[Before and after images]
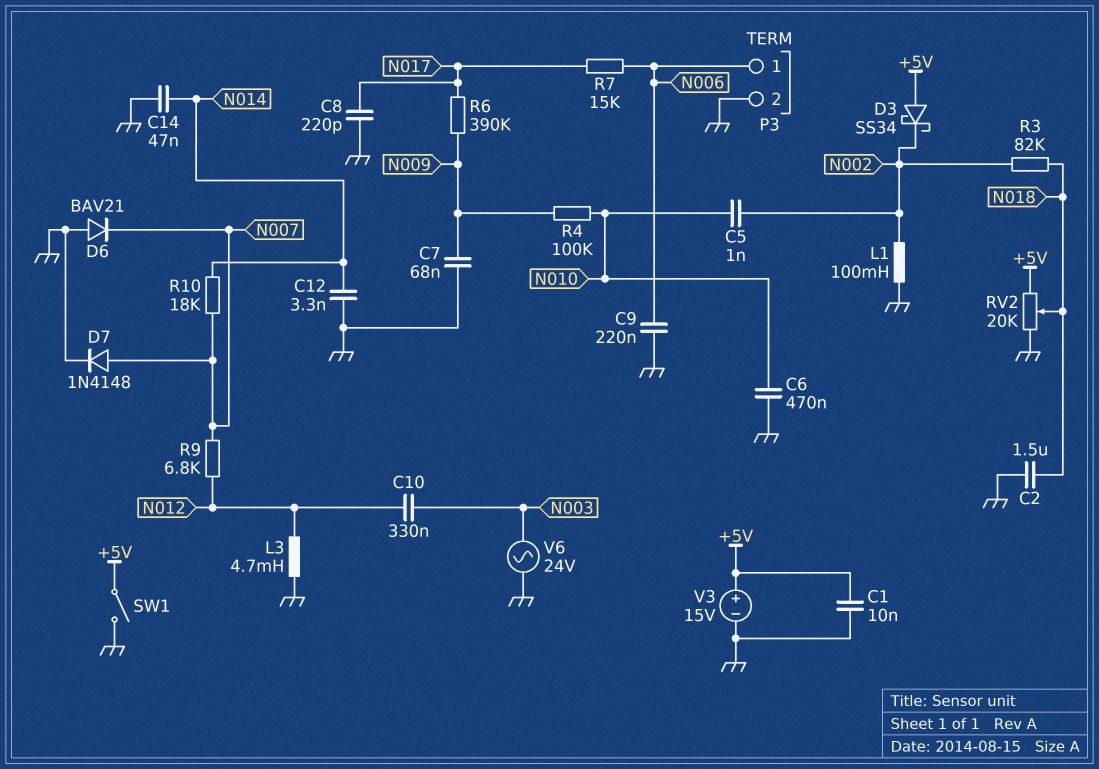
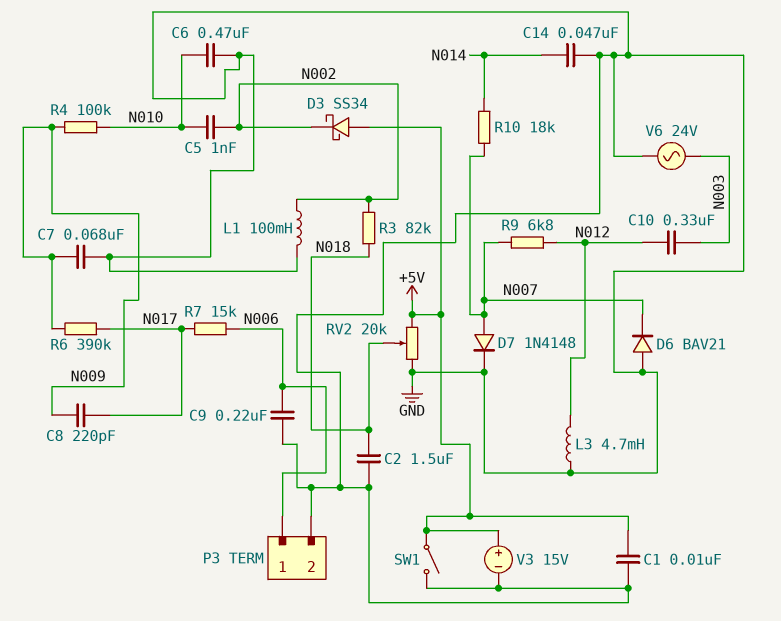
C8: 220pF (GND, N017) -> 220pF (N009, N017)
C12: 3.3nF (GND, N014) -> none

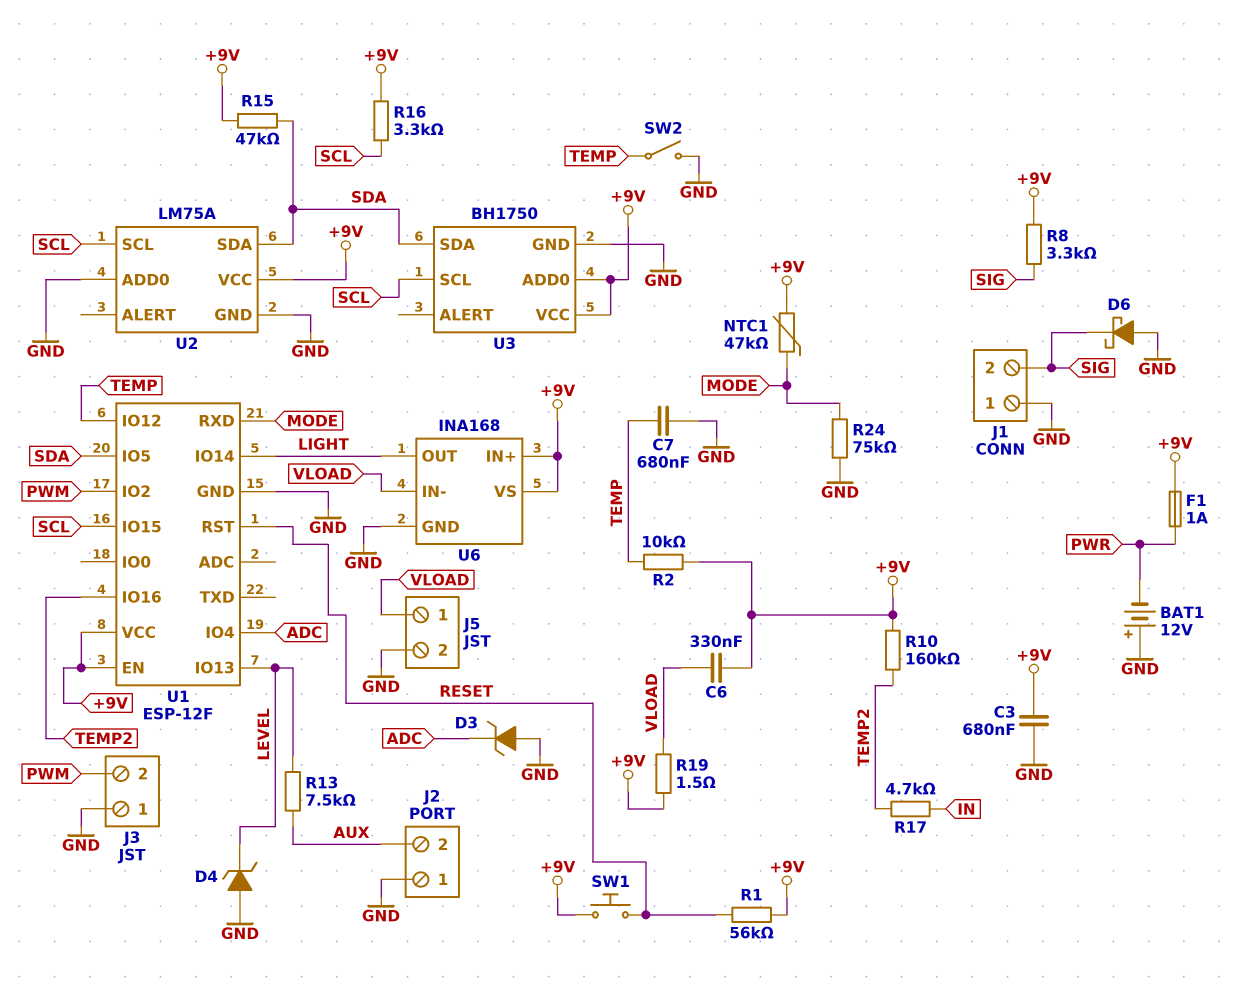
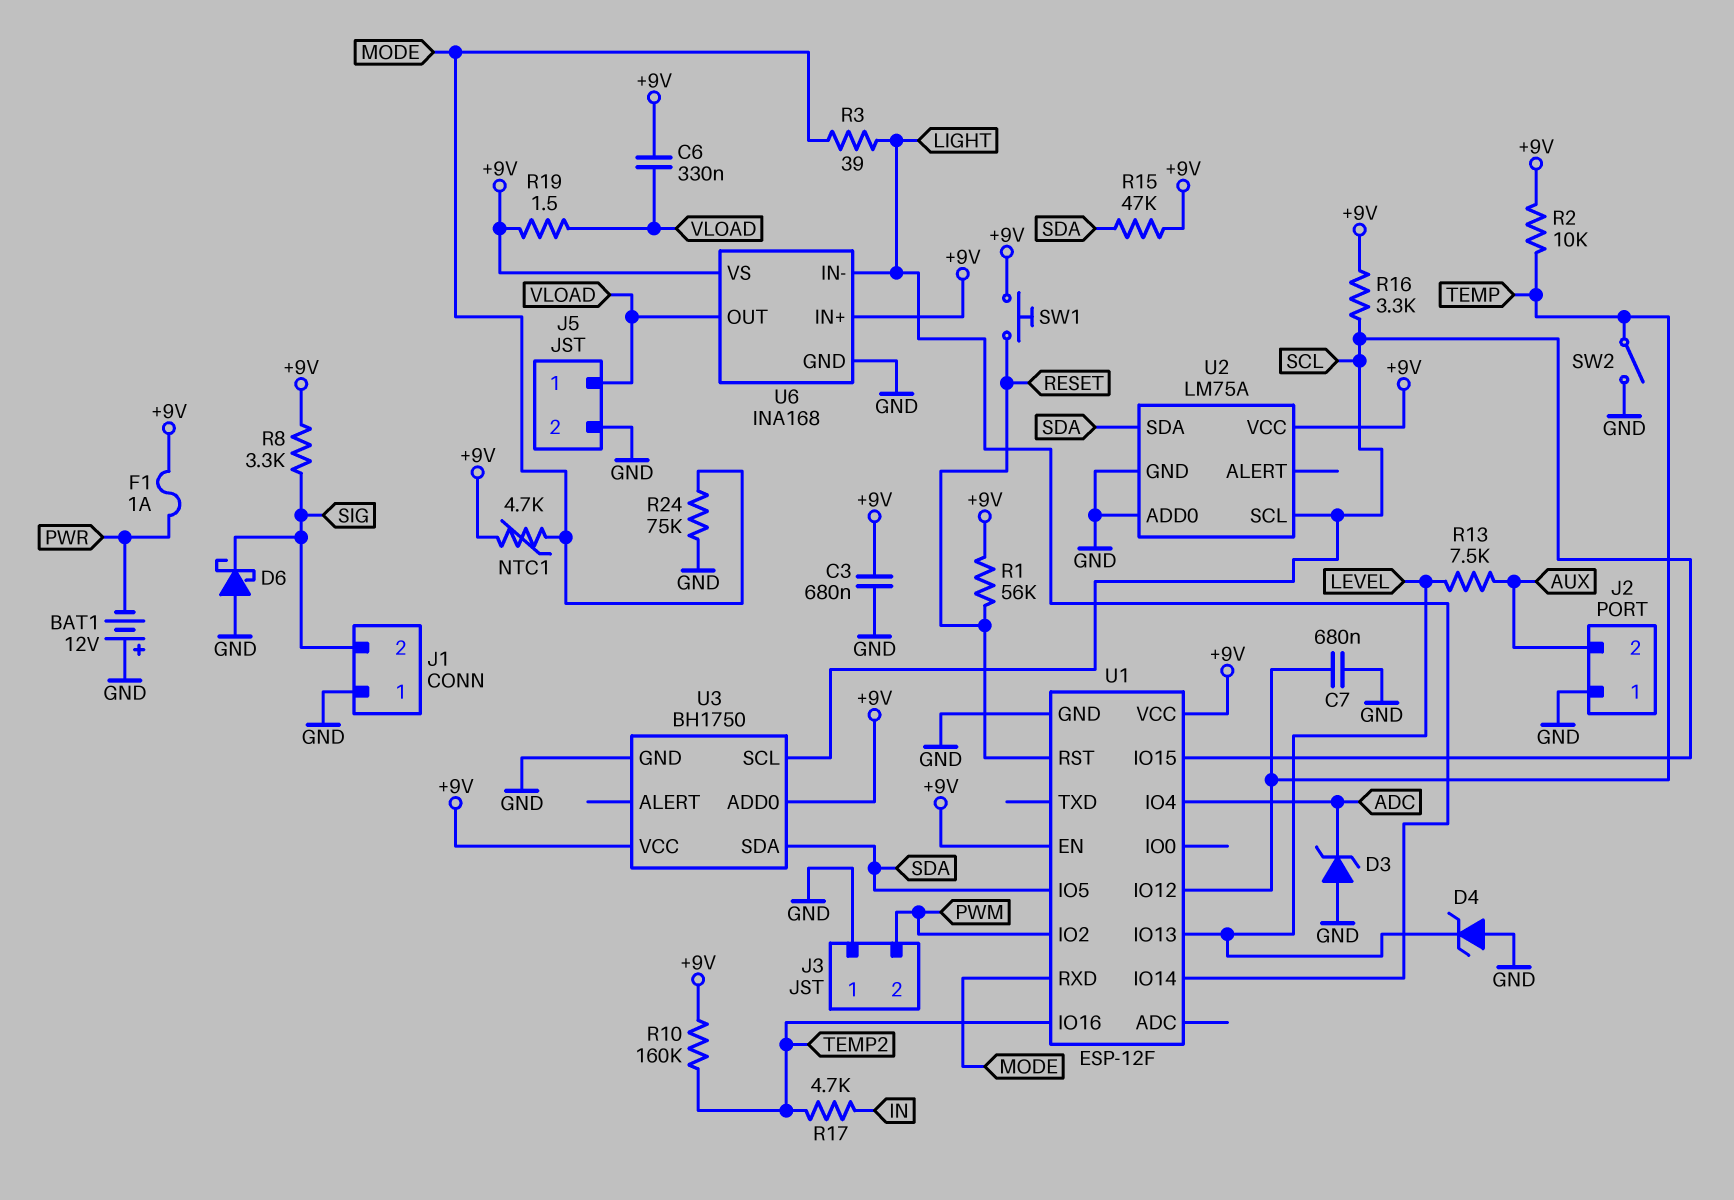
NTC1: 47k (+9V, MODE) -> 4.7k (+9V, MODE)
R3: none -> 39 (LIGHT, MODE)
U6 pin IN-: VLOAD -> LIGHT
U6 pin OUT: LIGHT -> VLOAD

» What this task involves:
Could you give all of the data again exactly as written, omitting any pictures?

» Answer box:
C8: 220pF (GND, N017) -> 220pF (N009, N017)
C12: 3.3nF (GND, N014) -> none

NTC1: 47k (+9V, MODE) -> 4.7k (+9V, MODE)
R3: none -> 39 (LIGHT, MODE)
U6 pin IN-: VLOAD -> LIGHT
U6 pin OUT: LIGHT -> VLOAD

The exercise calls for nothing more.